Source material:
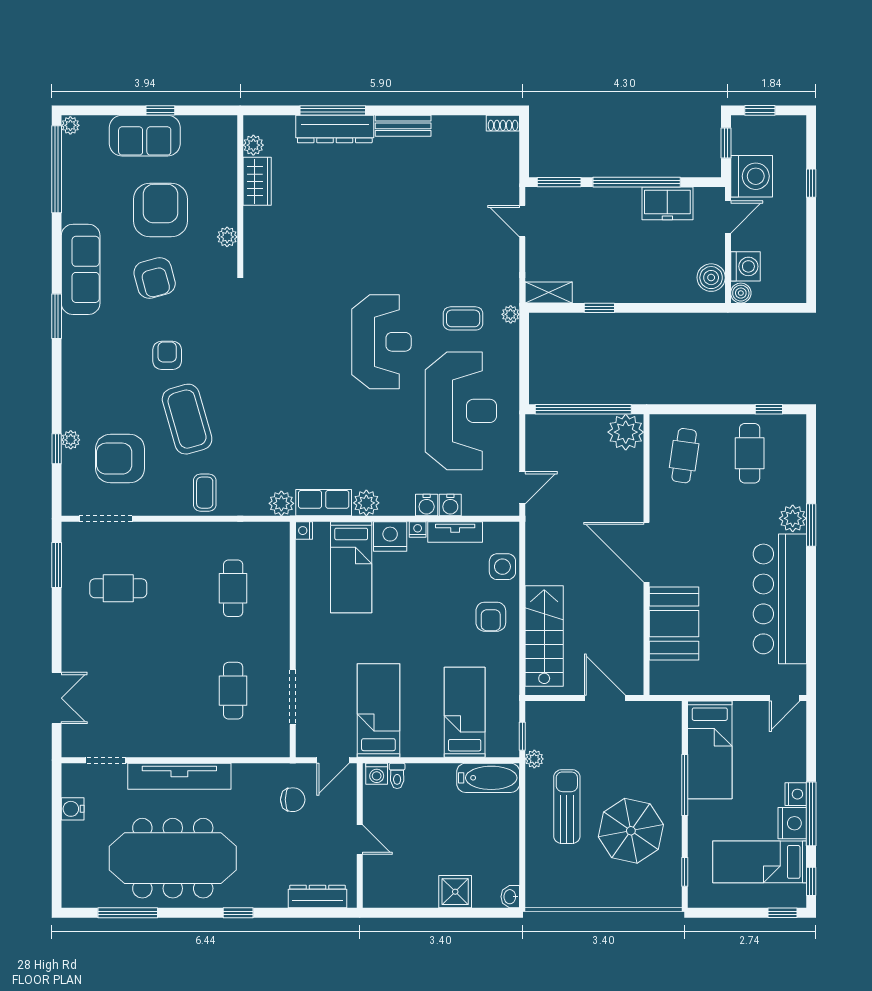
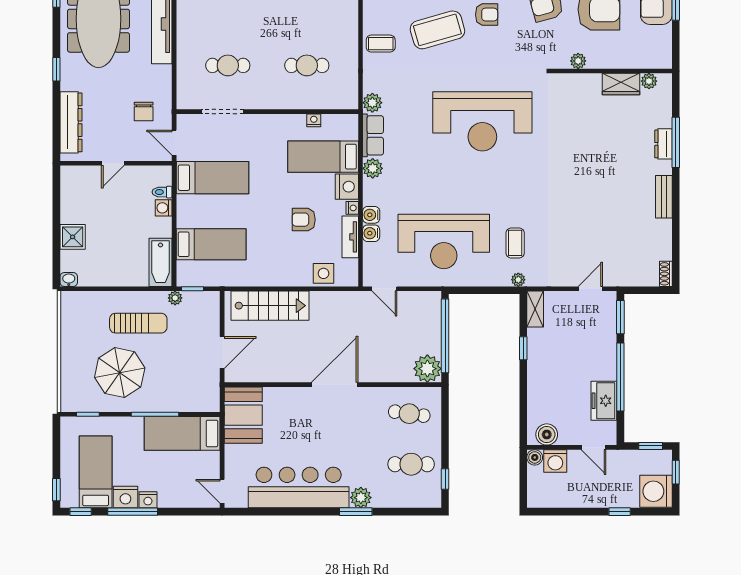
dresser: (335, 129) -> (663, 144), width x0.51, depth x0.80
washing machine: (752, 176) -> (656, 491), moved, turned 90
reception desk: (381, 342) -> (482, 121), moved, width x1.36, depth x1.30
nightstand: (304, 531) -> (314, 120), moved
armchair: (491, 617) -> (304, 220), moved
booth: (674, 624) -> (243, 415), moved, turned 90
washing machine: (377, 774) -> (164, 208), moved
dresser: (317, 897) -> (71, 122), width x1.37, depth x1.24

Activity: An exact printout of the listing is needed, minus any pictures it contains.

Expected output:
dresser: (335, 129) -> (663, 144), width x0.51, depth x0.80
washing machine: (752, 176) -> (656, 491), moved, turned 90
reception desk: (381, 342) -> (482, 121), moved, width x1.36, depth x1.30
nightstand: (304, 531) -> (314, 120), moved
armchair: (491, 617) -> (304, 220), moved
booth: (674, 624) -> (243, 415), moved, turned 90
washing machine: (377, 774) -> (164, 208), moved
dresser: (317, 897) -> (71, 122), width x1.37, depth x1.24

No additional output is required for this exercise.